> Directive: Which rows contain the string "kern", matching case exactly? Pick out each of them.

> Source records:
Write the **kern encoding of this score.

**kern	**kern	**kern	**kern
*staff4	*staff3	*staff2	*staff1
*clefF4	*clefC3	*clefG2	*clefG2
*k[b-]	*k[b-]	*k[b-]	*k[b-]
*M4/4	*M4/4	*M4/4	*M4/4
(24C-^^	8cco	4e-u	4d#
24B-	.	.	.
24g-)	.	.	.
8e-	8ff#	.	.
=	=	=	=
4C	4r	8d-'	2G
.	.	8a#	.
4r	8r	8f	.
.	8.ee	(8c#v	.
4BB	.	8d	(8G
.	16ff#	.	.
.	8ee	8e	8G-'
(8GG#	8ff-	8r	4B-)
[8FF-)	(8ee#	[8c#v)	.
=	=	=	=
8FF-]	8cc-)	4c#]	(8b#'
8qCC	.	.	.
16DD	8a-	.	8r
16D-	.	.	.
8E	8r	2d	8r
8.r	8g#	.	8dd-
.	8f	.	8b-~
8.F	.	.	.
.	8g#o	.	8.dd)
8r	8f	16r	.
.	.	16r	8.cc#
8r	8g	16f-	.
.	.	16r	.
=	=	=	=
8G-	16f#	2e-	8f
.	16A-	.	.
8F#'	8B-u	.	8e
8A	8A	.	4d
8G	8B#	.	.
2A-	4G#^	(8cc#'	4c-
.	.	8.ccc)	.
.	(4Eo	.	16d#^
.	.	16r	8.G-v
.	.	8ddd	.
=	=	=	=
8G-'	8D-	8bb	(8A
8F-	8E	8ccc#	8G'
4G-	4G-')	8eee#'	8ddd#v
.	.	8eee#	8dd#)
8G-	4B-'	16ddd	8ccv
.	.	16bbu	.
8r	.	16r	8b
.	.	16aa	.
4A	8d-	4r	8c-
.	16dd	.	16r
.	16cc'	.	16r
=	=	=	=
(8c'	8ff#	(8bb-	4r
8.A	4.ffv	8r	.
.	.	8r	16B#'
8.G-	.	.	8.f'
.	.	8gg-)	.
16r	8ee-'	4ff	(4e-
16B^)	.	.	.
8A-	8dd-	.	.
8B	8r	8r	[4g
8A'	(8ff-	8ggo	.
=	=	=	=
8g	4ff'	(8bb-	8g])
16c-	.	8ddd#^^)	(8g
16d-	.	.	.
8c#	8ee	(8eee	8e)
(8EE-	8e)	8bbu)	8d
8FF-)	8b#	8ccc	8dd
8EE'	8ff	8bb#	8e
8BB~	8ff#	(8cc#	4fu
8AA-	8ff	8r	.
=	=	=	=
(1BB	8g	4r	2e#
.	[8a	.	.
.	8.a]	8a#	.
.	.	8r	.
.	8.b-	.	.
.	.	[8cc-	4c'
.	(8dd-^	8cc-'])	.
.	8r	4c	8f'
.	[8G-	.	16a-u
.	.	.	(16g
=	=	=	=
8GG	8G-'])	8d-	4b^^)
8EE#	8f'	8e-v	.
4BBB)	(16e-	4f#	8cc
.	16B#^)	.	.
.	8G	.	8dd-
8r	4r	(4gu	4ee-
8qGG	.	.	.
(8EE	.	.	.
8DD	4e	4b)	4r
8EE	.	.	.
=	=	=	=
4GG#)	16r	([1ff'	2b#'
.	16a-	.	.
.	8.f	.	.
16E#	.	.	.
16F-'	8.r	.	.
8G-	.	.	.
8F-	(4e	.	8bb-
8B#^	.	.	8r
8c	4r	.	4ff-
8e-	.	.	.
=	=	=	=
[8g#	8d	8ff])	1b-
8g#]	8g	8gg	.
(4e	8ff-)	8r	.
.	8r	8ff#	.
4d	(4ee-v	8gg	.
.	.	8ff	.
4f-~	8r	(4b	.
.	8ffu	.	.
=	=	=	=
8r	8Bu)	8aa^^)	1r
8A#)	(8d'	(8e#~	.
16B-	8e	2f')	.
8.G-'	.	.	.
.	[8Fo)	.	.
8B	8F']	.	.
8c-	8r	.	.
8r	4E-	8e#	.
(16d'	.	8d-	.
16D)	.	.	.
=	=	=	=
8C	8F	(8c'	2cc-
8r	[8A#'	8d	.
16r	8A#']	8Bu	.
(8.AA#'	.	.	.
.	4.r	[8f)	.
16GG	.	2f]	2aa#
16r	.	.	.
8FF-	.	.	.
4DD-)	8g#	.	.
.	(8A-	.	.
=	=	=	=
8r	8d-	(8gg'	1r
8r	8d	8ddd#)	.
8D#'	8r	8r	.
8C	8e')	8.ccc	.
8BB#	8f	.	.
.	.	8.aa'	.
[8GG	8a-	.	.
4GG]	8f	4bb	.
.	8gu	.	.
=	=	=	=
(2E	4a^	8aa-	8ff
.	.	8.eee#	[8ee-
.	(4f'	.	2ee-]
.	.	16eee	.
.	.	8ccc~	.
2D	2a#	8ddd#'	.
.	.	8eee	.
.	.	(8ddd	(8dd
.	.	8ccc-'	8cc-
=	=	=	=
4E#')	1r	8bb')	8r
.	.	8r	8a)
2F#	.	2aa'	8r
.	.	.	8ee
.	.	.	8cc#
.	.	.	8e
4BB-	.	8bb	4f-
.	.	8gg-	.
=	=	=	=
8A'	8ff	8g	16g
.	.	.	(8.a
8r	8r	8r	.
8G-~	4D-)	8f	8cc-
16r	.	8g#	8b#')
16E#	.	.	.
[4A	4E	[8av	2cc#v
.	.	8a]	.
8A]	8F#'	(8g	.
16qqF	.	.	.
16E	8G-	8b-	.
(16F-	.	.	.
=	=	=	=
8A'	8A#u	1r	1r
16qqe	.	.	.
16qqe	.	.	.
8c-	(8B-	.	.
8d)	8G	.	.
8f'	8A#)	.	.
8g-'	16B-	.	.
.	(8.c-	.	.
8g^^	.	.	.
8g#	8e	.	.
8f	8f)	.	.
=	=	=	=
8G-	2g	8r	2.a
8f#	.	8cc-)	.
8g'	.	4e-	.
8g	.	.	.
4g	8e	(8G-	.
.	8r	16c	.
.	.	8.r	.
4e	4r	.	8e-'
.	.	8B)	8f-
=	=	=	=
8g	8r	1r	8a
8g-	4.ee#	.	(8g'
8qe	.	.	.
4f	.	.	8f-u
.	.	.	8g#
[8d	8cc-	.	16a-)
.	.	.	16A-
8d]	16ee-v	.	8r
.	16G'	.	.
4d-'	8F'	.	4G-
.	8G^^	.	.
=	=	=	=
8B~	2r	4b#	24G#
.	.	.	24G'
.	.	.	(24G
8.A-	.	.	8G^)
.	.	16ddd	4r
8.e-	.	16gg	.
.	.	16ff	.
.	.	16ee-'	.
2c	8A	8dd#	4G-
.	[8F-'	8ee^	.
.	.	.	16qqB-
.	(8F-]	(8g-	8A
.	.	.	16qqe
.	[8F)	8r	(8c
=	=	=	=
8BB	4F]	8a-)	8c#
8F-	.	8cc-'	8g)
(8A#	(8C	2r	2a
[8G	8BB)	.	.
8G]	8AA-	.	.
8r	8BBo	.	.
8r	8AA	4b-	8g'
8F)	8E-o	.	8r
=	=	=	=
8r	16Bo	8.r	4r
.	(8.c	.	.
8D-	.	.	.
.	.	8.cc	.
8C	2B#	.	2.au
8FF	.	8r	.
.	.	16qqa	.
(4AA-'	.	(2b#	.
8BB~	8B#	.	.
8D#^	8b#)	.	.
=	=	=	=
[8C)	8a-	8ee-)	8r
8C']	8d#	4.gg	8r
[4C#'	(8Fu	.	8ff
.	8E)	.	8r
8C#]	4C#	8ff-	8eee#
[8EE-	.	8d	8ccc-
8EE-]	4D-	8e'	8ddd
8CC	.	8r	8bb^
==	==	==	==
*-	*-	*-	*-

> Answer to the exercise:
Write the **kern encoding of this score.
**kern	**kern	**kern	**kern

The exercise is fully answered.